What is being asked —
When you reach the line below that has "yellow plate F2:G2", start returning lines exactly, and stop after the line that has "tan brick G3:G4"; skip the pictures.

------ Given entries

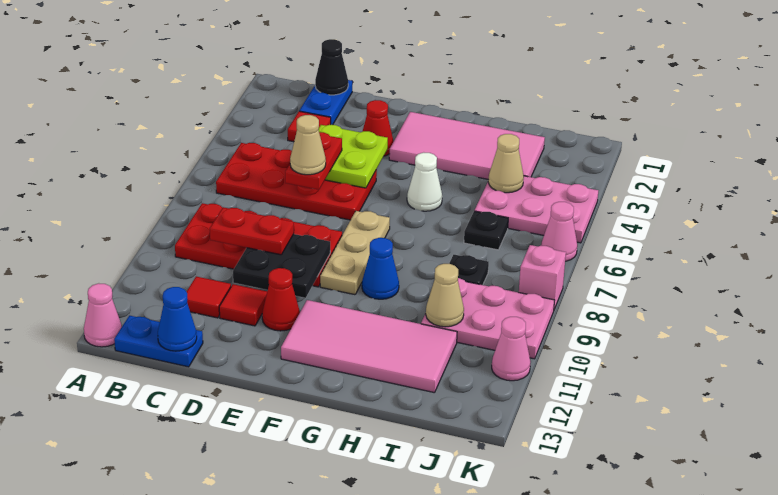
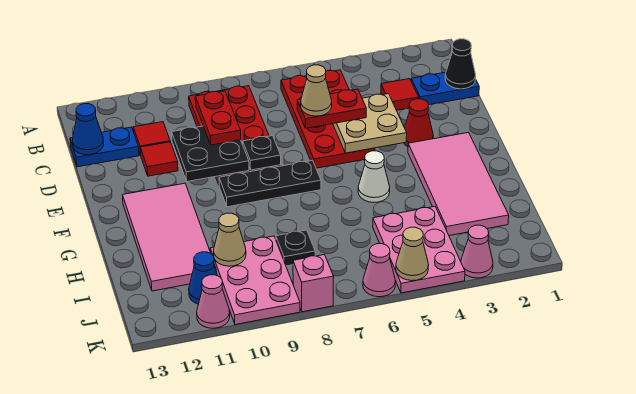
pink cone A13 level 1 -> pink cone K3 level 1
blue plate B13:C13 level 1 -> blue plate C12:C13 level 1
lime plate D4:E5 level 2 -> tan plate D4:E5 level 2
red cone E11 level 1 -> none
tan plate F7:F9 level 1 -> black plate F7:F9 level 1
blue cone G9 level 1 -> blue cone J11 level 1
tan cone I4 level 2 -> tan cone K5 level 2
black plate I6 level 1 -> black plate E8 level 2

------------
------ Given entries

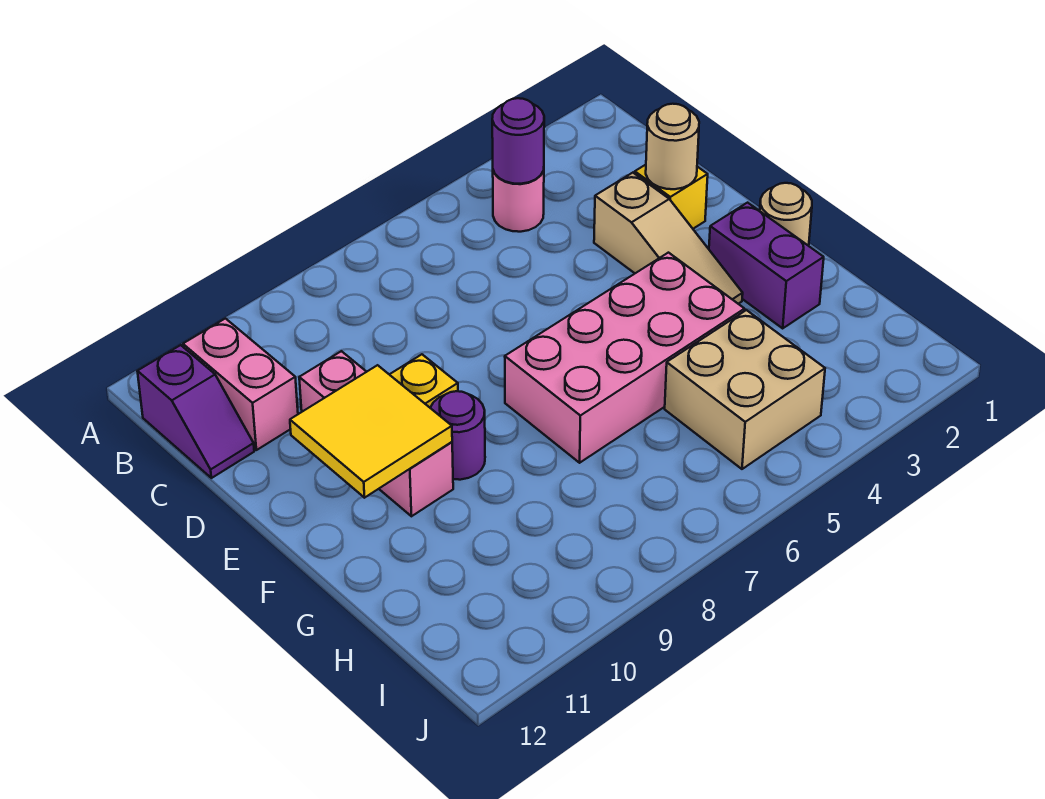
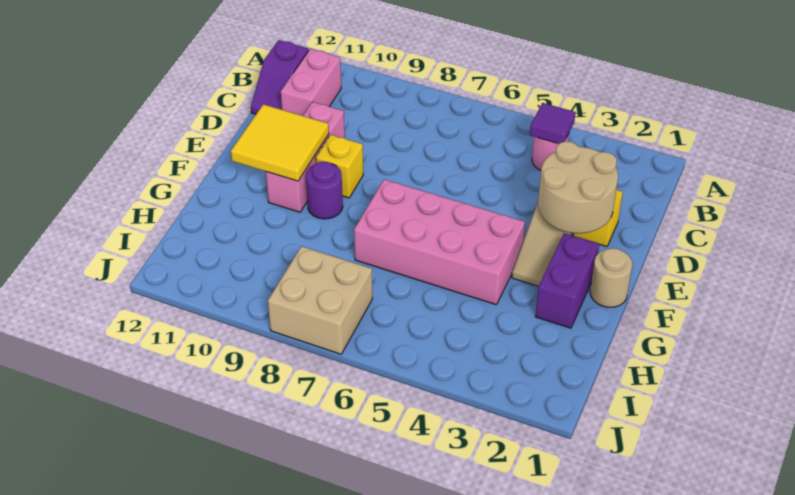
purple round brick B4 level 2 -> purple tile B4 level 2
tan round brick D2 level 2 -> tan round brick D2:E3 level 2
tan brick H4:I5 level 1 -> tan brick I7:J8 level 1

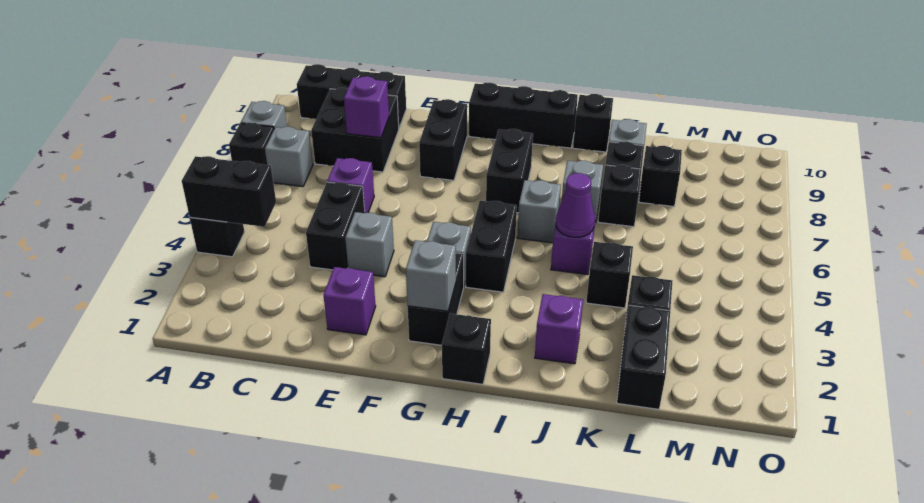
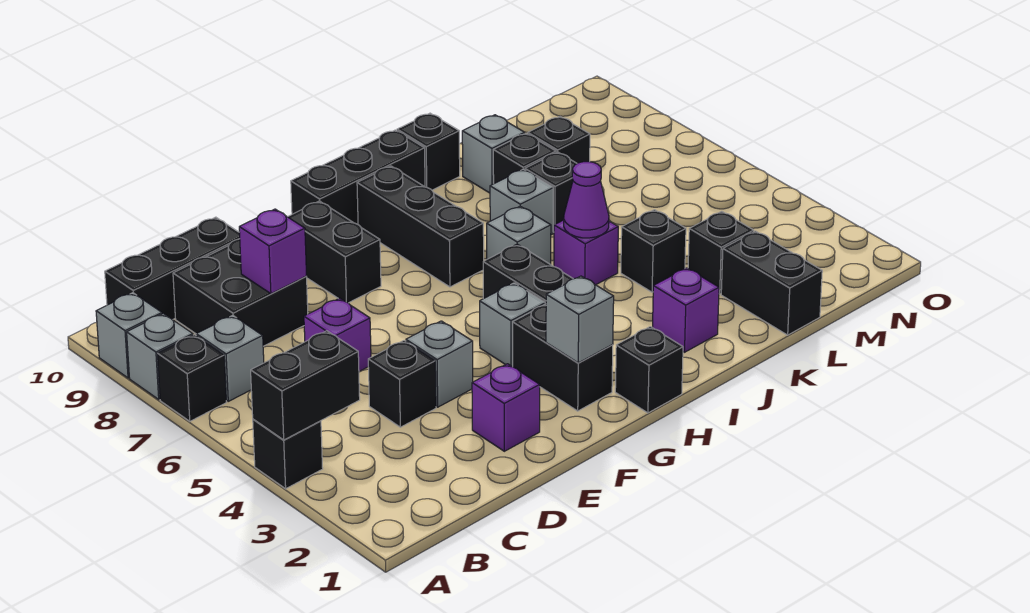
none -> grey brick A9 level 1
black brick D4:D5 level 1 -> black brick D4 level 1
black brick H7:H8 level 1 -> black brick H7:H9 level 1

------------
------ Given entries

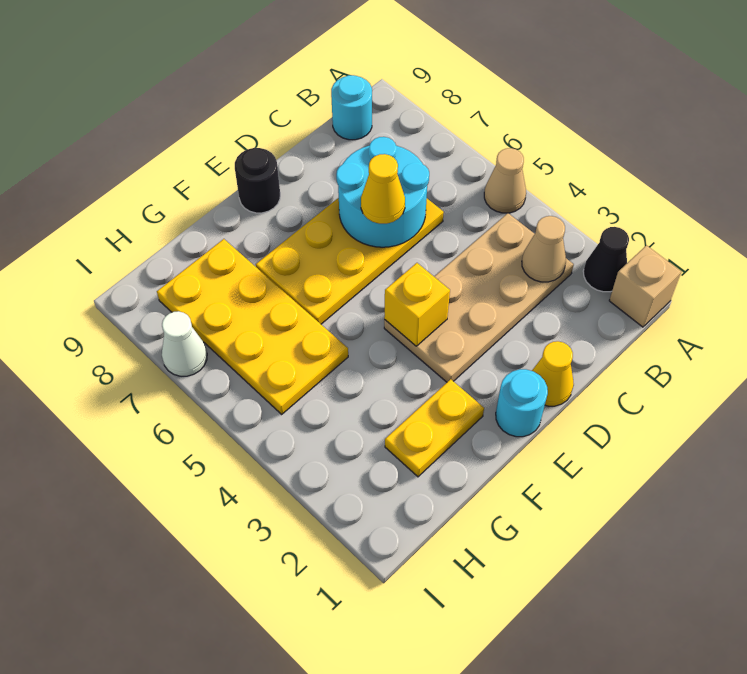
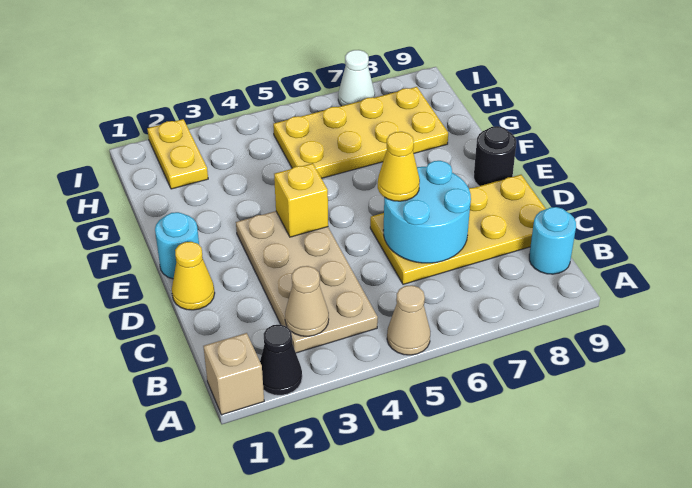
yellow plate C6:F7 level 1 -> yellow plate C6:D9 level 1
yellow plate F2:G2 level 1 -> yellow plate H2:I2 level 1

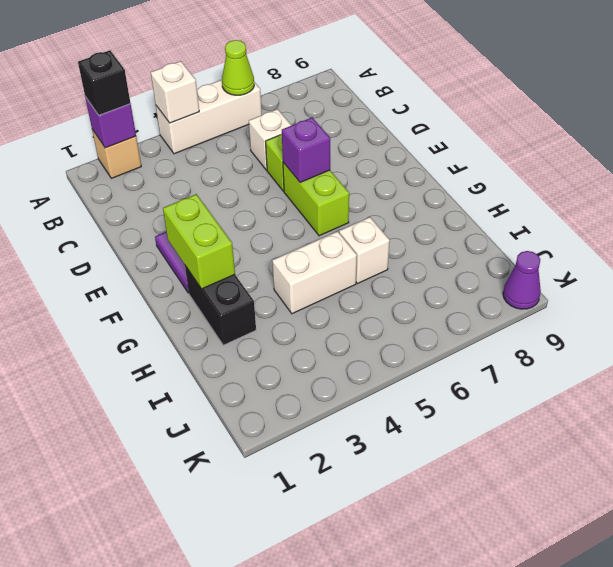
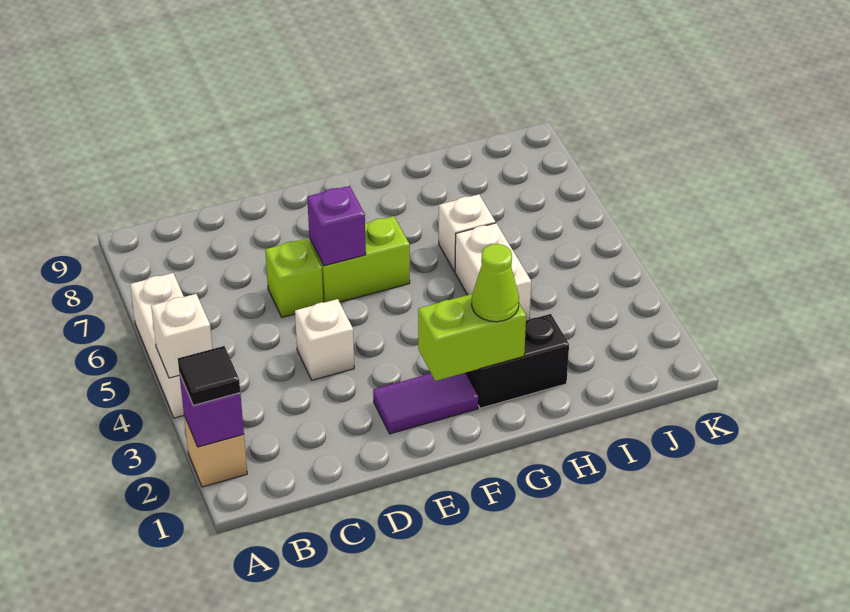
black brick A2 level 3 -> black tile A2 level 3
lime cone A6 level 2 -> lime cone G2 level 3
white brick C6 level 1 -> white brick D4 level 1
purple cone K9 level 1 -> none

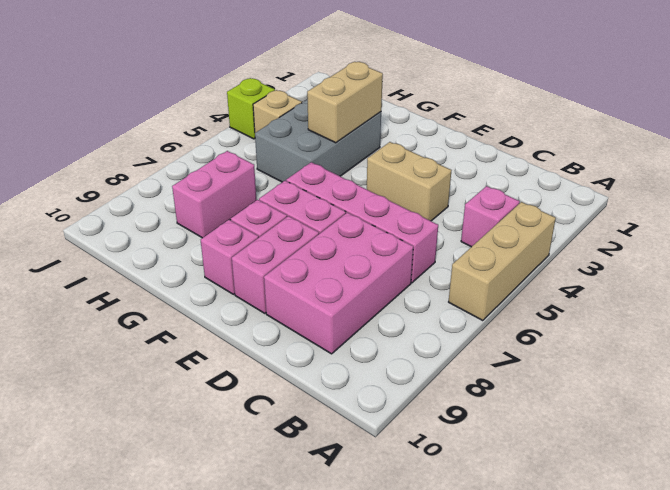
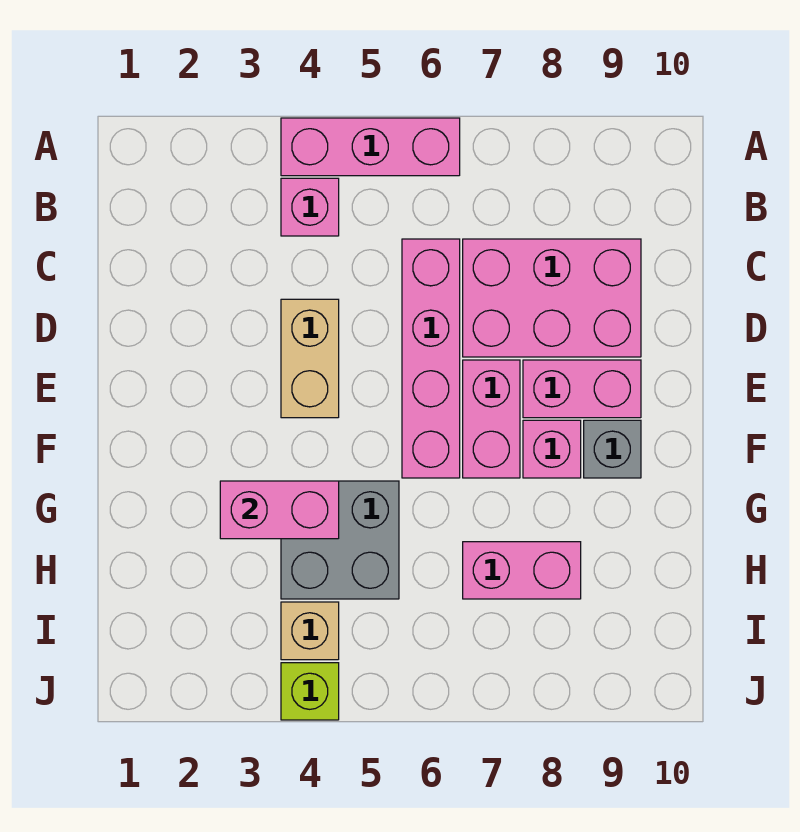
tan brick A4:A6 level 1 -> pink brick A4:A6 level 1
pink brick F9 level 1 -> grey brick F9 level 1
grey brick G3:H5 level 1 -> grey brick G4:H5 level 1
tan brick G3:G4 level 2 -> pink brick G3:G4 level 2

------------

Solution below —
yellow plate F2:G2 level 1 -> yellow plate H2:I2 level 1

black brick A2 level 3 -> black tile A2 level 3
lime cone A6 level 2 -> lime cone G2 level 3
white brick C6 level 1 -> white brick D4 level 1
purple cone K9 level 1 -> none

tan brick A4:A6 level 1 -> pink brick A4:A6 level 1
pink brick F9 level 1 -> grey brick F9 level 1
grey brick G3:H5 level 1 -> grey brick G4:H5 level 1
tan brick G3:G4 level 2 -> pink brick G3:G4 level 2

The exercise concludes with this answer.